* [Supplied entries]:
__________

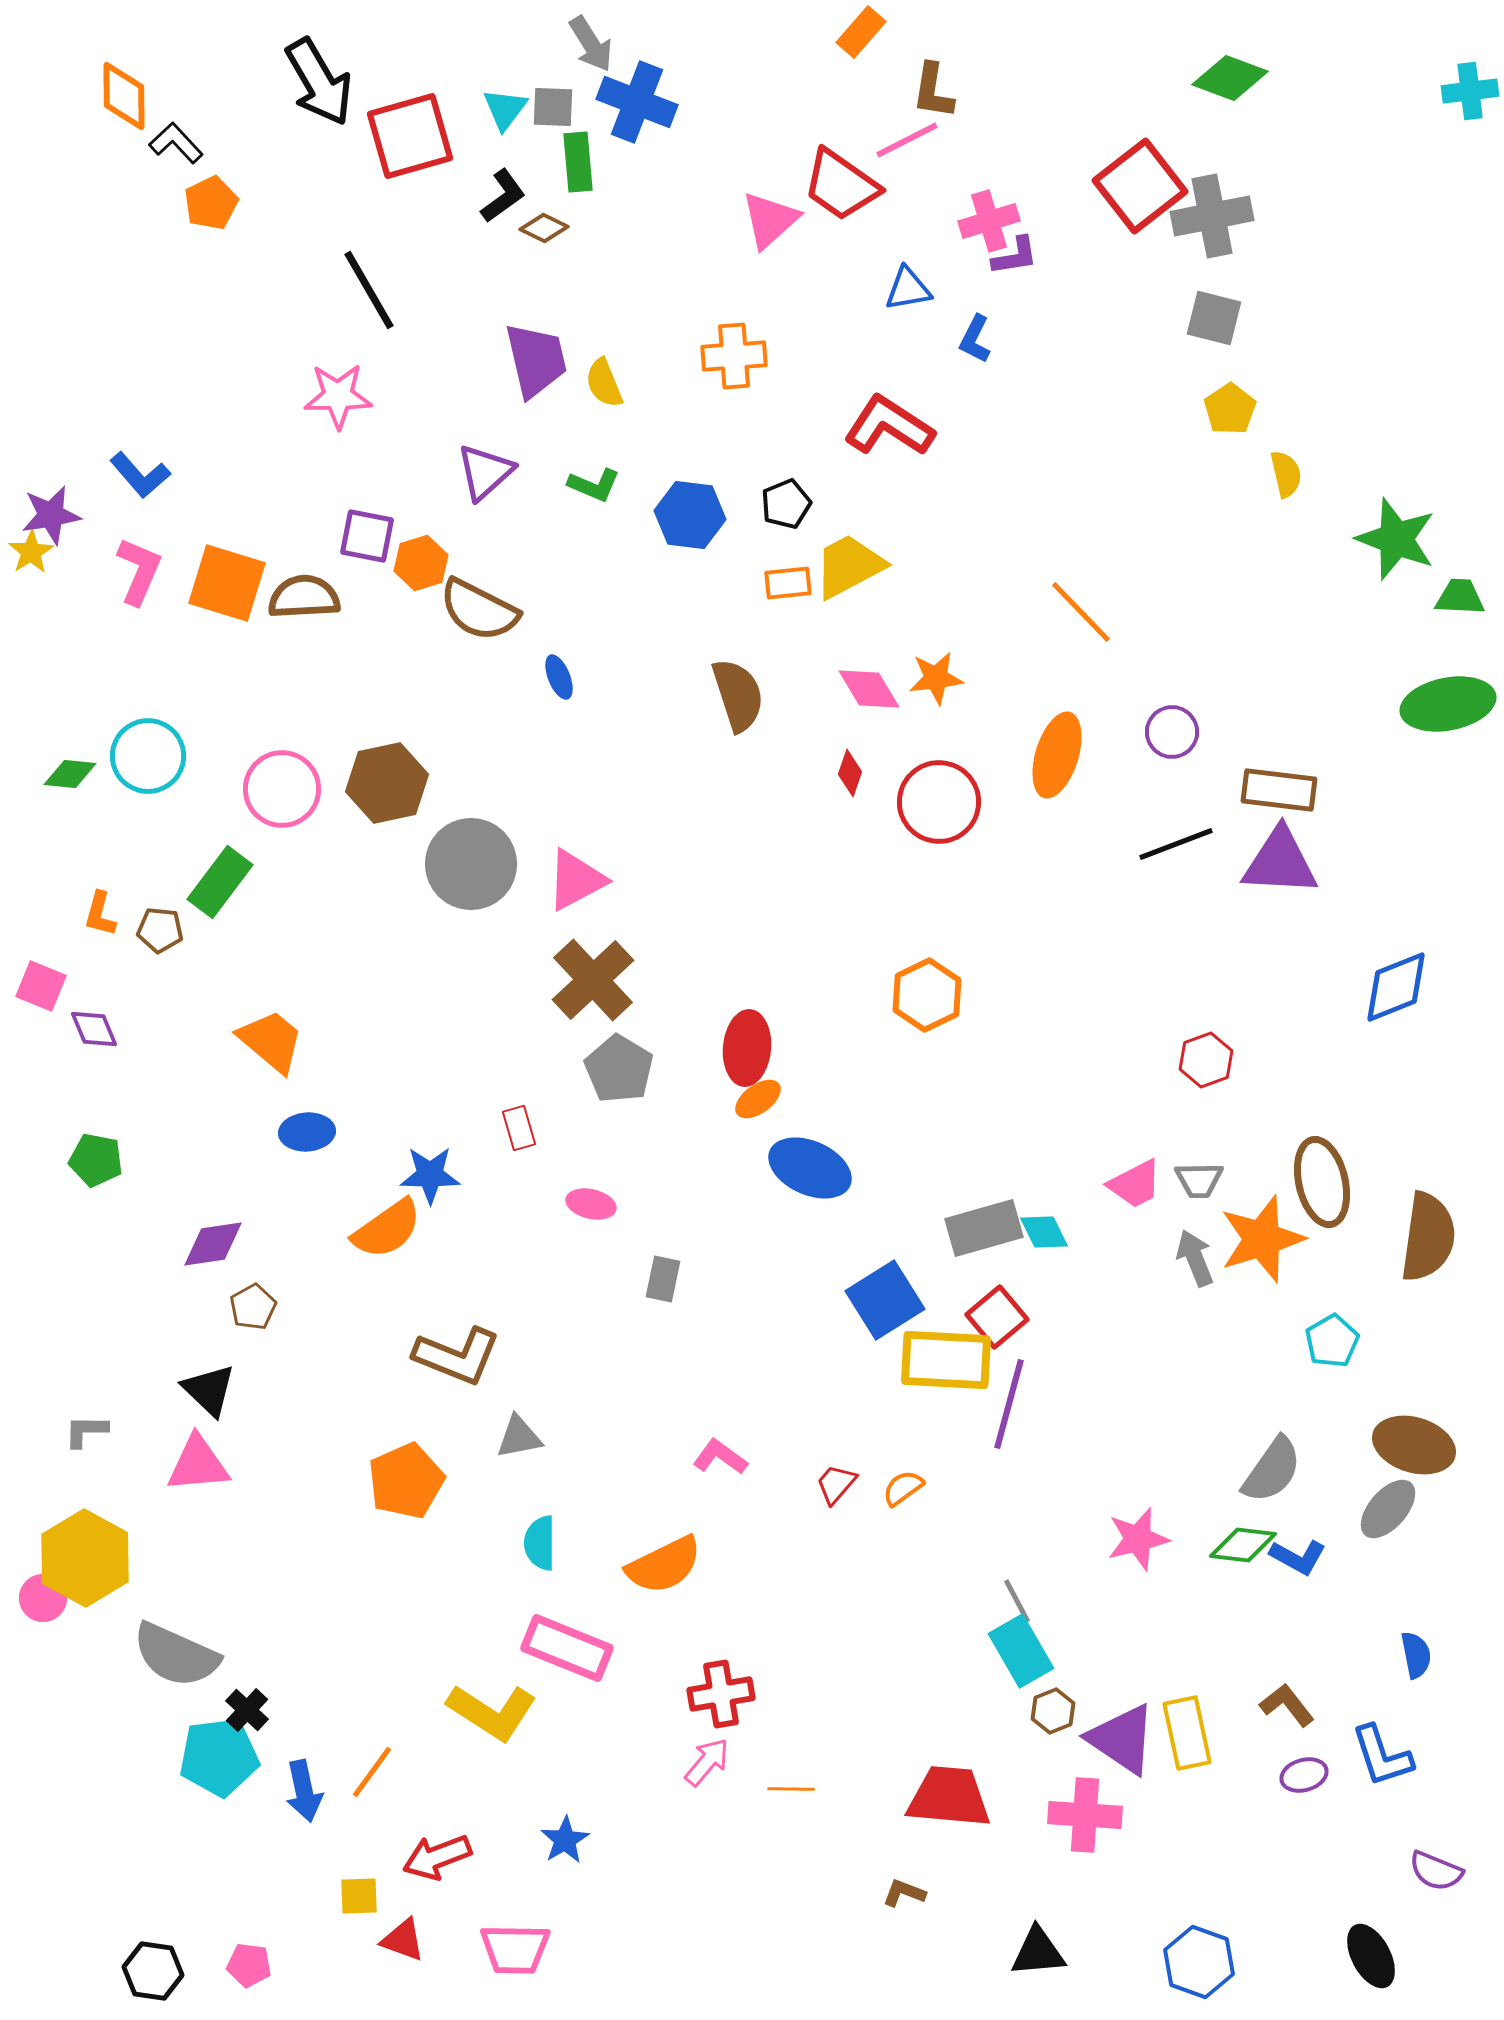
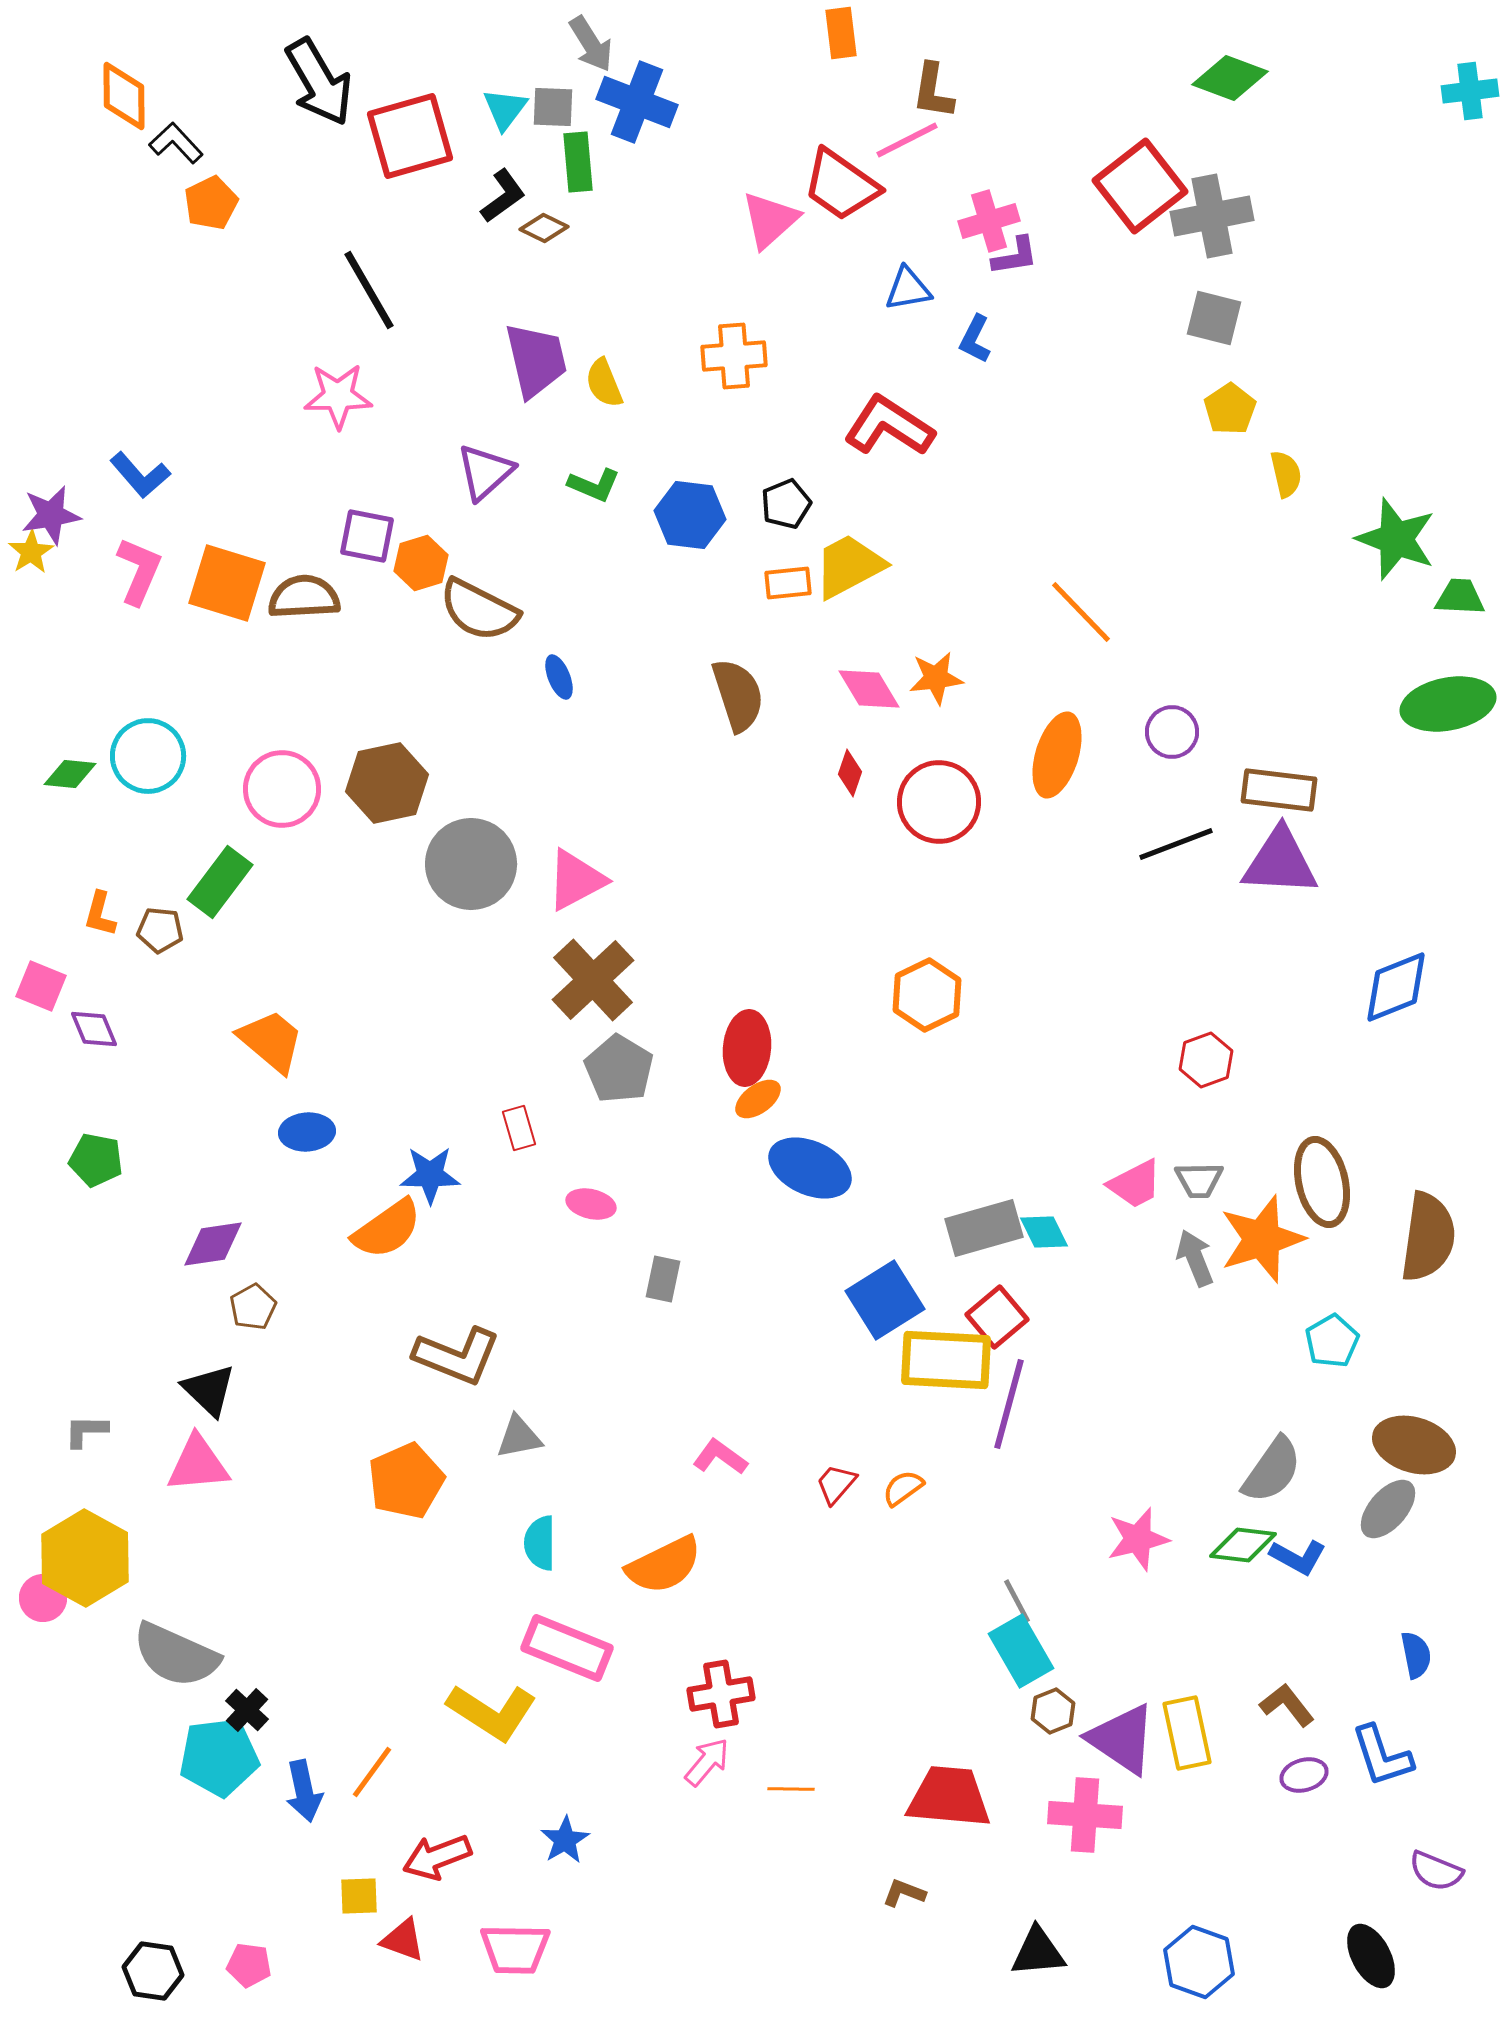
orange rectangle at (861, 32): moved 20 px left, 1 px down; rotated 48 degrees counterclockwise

__________

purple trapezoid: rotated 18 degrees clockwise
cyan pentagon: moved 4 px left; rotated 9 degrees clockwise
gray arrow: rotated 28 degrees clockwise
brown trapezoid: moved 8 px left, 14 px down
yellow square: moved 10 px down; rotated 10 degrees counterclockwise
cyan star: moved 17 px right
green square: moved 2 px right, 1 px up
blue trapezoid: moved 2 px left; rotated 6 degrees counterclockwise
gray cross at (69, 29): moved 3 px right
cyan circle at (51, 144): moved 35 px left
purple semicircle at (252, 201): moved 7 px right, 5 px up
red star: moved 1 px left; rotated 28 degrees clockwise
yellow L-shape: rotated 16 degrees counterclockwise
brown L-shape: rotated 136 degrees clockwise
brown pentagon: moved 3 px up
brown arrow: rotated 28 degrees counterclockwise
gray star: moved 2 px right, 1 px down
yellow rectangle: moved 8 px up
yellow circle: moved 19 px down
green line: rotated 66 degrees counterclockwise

__________

From the data above, return every line from the line that has "brown pentagon: moved 3 px up" up to and including the line that has "green line: rotated", exactly.

brown pentagon: moved 3 px up
brown arrow: rotated 28 degrees counterclockwise
gray star: moved 2 px right, 1 px down
yellow rectangle: moved 8 px up
yellow circle: moved 19 px down
green line: rotated 66 degrees counterclockwise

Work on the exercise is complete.